Stored records

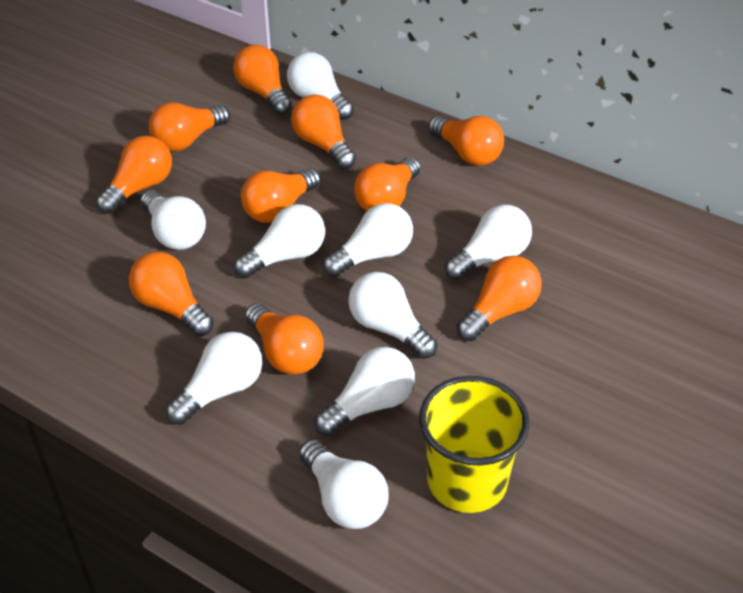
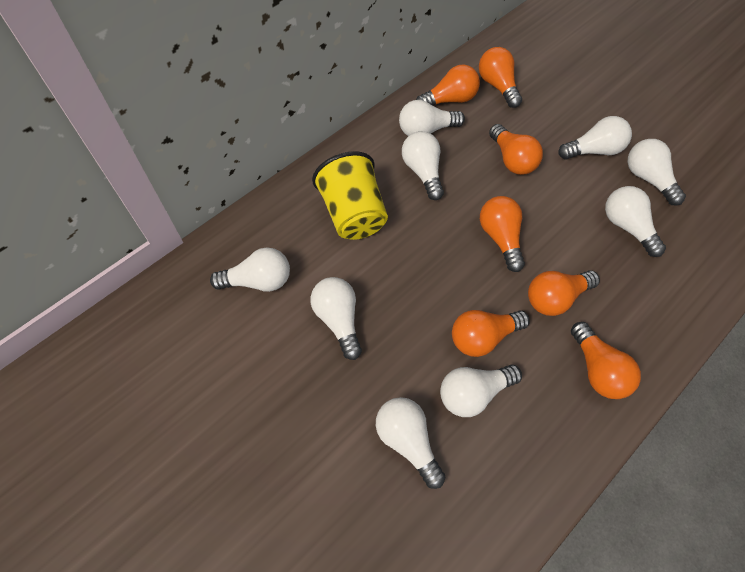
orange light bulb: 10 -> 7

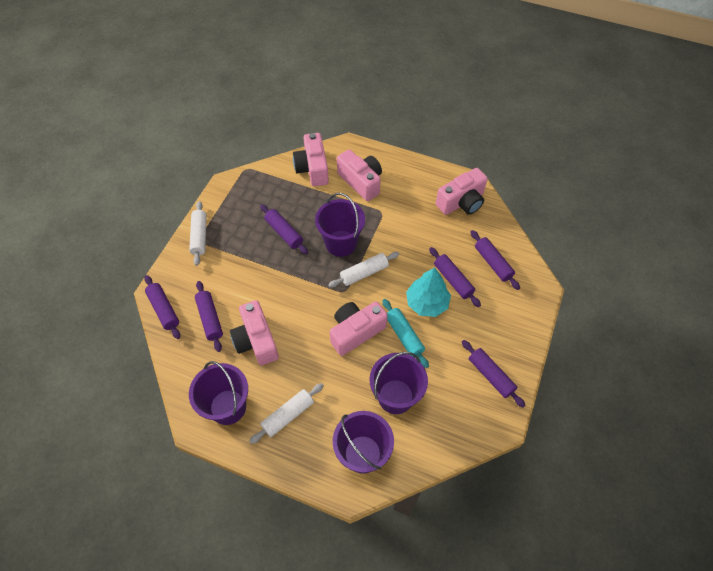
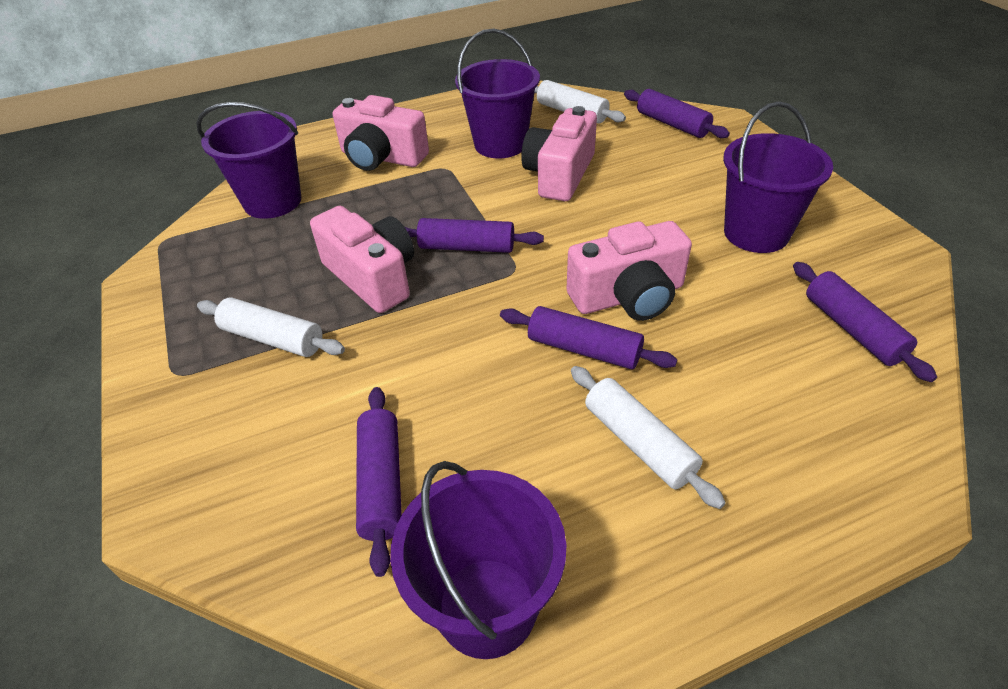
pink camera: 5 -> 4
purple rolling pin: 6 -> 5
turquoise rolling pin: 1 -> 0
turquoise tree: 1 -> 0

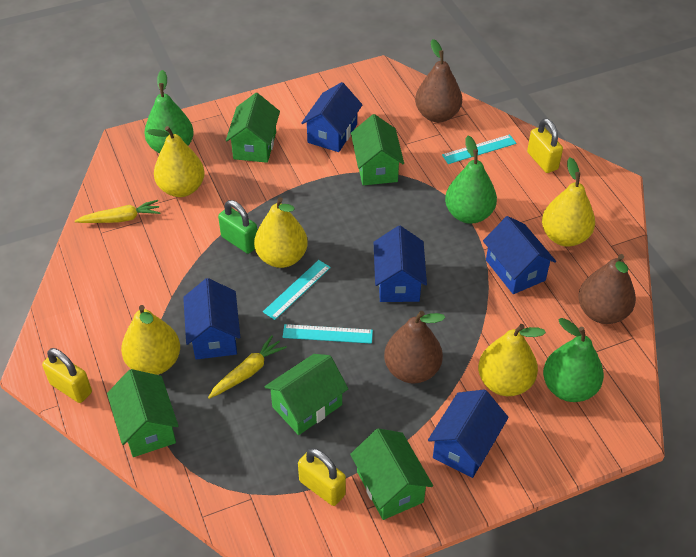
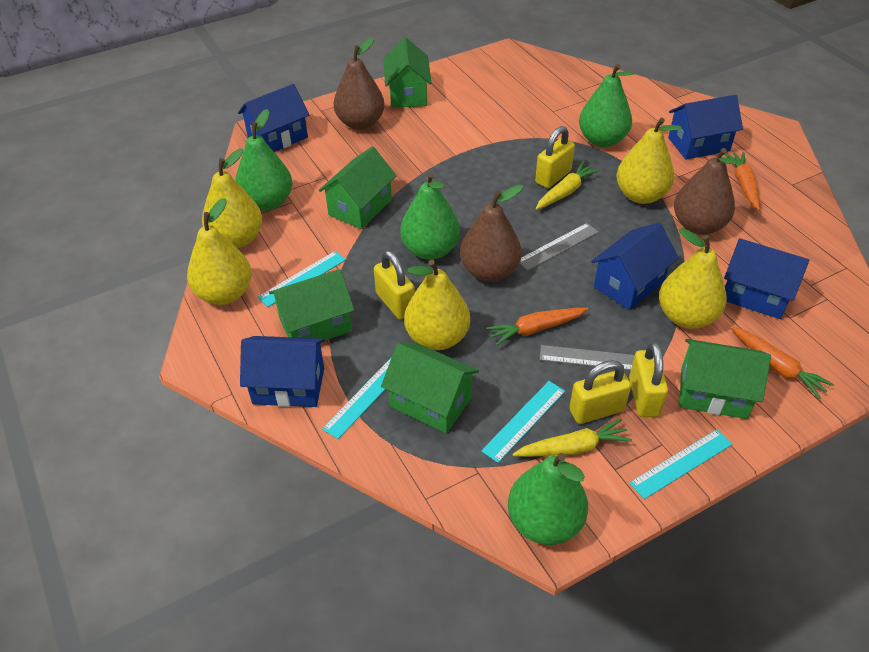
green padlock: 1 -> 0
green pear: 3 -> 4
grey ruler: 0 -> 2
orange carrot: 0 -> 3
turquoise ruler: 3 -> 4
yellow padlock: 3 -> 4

ASSIGNMENT ->
Output only the lines from the line that contains "green padlock: 1 -> 0" through the end of the entries, both included, exactly as they appear.

TASK OUTPUT ->
green padlock: 1 -> 0
green pear: 3 -> 4
grey ruler: 0 -> 2
orange carrot: 0 -> 3
turquoise ruler: 3 -> 4
yellow padlock: 3 -> 4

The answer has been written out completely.